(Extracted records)
=== Section Start ===

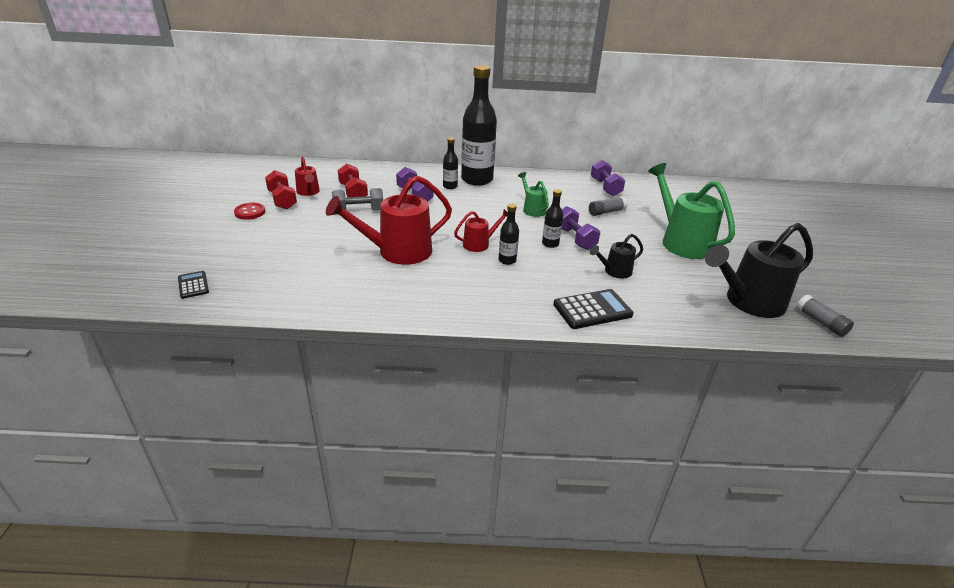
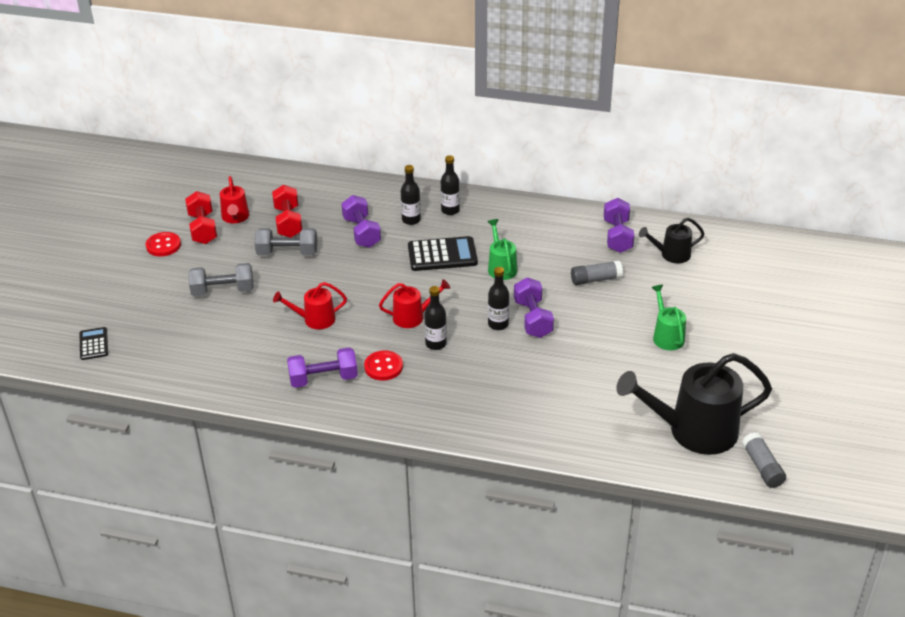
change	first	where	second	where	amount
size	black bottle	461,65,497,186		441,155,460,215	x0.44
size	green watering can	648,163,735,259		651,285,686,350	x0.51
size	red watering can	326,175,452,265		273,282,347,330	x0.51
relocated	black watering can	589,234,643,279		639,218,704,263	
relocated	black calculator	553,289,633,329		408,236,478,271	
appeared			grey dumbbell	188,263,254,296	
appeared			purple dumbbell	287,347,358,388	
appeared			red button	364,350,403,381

=== Section End ===

▸ **Aim of the task**
From the first record above to the last, output each one exactly and omit the pictures.

▸ **Result of the exercise**
change	first	where	second	where	amount
size	black bottle	461,65,497,186		441,155,460,215	x0.44
size	green watering can	648,163,735,259		651,285,686,350	x0.51
size	red watering can	326,175,452,265		273,282,347,330	x0.51
relocated	black watering can	589,234,643,279		639,218,704,263	
relocated	black calculator	553,289,633,329		408,236,478,271	
appeared			grey dumbbell	188,263,254,296	
appeared			purple dumbbell	287,347,358,388	
appeared			red button	364,350,403,381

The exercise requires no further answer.